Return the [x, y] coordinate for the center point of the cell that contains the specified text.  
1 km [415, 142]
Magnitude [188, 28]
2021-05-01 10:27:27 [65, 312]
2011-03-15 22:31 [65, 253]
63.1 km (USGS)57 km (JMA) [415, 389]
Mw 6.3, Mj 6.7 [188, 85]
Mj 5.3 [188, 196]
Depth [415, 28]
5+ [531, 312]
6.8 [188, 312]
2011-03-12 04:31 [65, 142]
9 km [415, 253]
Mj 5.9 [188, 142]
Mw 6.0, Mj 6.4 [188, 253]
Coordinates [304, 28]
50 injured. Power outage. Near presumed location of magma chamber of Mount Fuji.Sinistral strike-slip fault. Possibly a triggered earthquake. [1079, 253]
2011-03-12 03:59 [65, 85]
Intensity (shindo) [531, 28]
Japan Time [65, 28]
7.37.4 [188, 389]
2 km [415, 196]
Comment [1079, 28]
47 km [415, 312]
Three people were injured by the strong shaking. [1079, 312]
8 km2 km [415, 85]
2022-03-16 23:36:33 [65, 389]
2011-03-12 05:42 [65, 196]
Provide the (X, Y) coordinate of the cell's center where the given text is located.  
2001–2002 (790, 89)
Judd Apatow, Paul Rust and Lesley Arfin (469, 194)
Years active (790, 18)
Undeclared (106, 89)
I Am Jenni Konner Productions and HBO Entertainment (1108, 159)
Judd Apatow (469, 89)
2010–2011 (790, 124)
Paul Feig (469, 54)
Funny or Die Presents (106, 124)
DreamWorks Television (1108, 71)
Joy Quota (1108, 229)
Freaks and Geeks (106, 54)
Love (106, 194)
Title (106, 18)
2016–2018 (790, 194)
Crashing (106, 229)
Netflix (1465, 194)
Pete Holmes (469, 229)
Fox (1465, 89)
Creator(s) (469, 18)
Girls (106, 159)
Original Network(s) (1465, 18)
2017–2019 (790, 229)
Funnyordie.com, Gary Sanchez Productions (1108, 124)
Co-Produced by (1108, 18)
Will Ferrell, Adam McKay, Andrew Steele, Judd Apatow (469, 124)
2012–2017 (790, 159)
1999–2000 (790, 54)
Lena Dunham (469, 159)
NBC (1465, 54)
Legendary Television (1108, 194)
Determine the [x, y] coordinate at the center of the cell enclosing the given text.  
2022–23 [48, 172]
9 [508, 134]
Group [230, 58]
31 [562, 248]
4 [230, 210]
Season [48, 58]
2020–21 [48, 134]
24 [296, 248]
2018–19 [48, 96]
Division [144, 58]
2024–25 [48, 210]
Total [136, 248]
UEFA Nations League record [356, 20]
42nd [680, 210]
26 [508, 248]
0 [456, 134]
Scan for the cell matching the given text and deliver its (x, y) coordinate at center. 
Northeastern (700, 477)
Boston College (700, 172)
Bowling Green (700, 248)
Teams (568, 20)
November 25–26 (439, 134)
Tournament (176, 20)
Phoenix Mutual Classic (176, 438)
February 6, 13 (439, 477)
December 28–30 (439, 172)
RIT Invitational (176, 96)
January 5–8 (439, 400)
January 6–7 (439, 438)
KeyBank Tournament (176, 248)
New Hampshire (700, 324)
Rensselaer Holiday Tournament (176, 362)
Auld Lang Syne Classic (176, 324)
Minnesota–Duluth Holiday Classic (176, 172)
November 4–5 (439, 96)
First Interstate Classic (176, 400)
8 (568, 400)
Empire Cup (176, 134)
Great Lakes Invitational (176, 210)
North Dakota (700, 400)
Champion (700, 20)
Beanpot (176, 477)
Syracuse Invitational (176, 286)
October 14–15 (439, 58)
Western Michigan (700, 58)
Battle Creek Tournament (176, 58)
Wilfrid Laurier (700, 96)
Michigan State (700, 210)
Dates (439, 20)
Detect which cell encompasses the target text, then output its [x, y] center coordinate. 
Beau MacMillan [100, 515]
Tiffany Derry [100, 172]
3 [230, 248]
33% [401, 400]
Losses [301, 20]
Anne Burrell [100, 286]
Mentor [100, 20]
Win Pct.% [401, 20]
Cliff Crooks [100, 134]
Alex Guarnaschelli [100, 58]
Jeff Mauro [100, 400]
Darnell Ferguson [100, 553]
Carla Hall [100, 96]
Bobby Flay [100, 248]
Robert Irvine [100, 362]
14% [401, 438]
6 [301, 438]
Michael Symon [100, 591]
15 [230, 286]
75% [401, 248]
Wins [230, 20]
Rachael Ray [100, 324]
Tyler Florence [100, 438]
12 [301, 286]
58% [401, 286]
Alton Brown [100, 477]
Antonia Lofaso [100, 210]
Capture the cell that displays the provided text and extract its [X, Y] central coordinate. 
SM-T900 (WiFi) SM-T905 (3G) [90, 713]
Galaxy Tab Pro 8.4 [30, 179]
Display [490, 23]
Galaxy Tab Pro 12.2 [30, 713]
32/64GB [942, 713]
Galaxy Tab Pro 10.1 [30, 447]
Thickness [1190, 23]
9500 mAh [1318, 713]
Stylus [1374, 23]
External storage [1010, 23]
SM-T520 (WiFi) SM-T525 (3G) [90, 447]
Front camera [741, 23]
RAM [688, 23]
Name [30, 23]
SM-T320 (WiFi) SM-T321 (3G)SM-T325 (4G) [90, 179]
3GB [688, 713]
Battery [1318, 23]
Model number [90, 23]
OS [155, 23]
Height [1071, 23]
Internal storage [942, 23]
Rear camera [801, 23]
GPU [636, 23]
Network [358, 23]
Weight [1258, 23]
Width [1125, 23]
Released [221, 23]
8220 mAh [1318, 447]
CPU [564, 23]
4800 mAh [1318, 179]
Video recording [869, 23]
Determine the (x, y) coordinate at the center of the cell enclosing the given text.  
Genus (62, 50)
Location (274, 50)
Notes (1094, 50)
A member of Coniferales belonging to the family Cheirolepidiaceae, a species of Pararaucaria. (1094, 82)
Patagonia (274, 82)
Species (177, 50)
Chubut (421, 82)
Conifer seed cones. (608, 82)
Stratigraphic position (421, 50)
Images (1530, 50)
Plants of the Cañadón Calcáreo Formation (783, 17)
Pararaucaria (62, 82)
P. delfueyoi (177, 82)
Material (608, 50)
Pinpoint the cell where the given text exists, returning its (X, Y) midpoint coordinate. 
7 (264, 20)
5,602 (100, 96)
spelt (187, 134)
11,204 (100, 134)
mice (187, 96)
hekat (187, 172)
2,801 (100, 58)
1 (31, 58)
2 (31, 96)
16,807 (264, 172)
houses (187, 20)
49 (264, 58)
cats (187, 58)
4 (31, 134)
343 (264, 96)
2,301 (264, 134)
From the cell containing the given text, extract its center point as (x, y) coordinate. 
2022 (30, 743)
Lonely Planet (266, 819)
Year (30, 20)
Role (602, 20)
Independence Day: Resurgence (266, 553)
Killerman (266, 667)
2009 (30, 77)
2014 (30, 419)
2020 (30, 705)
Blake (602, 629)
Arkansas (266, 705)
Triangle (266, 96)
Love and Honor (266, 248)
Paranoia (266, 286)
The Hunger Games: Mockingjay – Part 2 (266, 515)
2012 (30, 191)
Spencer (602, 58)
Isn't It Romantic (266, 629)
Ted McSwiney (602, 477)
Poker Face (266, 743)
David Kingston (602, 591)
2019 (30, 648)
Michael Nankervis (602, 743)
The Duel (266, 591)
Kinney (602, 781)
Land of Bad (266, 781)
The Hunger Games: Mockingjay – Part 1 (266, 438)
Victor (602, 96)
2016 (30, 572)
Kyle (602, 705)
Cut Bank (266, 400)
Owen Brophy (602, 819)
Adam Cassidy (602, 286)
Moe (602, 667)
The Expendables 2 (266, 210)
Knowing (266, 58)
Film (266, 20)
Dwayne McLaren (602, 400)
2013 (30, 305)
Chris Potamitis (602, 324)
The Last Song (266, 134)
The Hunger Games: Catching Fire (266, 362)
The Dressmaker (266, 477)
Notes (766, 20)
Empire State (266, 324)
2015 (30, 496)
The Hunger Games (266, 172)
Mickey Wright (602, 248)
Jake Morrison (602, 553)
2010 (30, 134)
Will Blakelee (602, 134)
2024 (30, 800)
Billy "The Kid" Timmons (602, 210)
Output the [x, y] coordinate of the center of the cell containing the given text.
◆ ◆ ◆ ◆ ◆
- Task instructions
Express the lines of the records as a JSON list of strings, one string per line and blank lines omitted, starting at the very first line and ending at the line that contains "Co-Produced by (1108, 18)", with both ends included.

- Task output
[
  "Return the [x, y] coordinate for the center point of the cell that contains the specified text.  ",
  "1 km [415, 142]",
  "Magnitude [188, 28]",
  "2021-05-01 10:27:27 [65, 312]",
  "2011-03-15 22:31 [65, 253]",
  "63.1 km (USGS)57 km (JMA) [415, 389]",
  "Mw 6.3, Mj 6.7 [188, 85]",
  "Mj 5.3 [188, 196]",
  "Depth [415, 28]",
  "5+ [531, 312]",
  "6.8 [188, 312]",
  "2011-03-12 04:31 [65, 142]",
  "9 km [415, 253]",
  "Mj 5.9 [188, 142]",
  "Mw 6.0, Mj 6.4 [188, 253]",
  "Coordinates [304, 28]",
  "50 injured. Power outage. Near presumed location of magma chamber of Mount Fuji.Sinistral strike-slip fault. Possibly a triggered earthquake. [1079, 253]",
  "2011-03-12 03:59 [65, 85]",
  "Intensity (shindo) [531, 28]",
  "Japan Time [65, 28]",
  "7.37.4 [188, 389]",
  "2 km [415, 196]",
  "Comment [1079, 28]",
  "47 km [415, 312]",
  "Three people were injured by the strong shaking. [1079, 312]",
  "8 km2 km [415, 85]",
  "2022-03-16 23:36:33 [65, 389]",
  "2011-03-12 05:42 [65, 196]",
  "Provide the (X, Y) coordinate of the cell's center where the given text is located.  ",
  "2001–2002 (790, 89)",
  "Judd Apatow, Paul Rust and Lesley Arfin (469, 194)",
  "Years active (790, 18)",
  "Undeclared (106, 89)",
  "I Am Jenni Konner Productions and HBO Entertainment (1108, 159)",
  "Judd Apatow (469, 89)",
  "2010–2011 (790, 124)",
  "Paul Feig (469, 54)",
  "Funny or Die Presents (106, 124)",
  "DreamWorks Television (1108, 71)",
  "Joy Quota (1108, 229)",
  "Freaks and Geeks (106, 54)",
  "Love (106, 194)",
  "Title (106, 18)",
  "2016–2018 (790, 194)",
  "Crashing (106, 229)",
  "Netflix (1465, 194)",
  "Pete Holmes (469, 229)",
  "Fox (1465, 89)",
  "Creator(s) (469, 18)",
  "Girls (106, 159)",
  "Original Network(s) (1465, 18)",
  "2017–2019 (790, 229)",
  "Funnyordie.com, Gary Sanchez Productions (1108, 124)",
  "Co-Produced by (1108, 18)"
]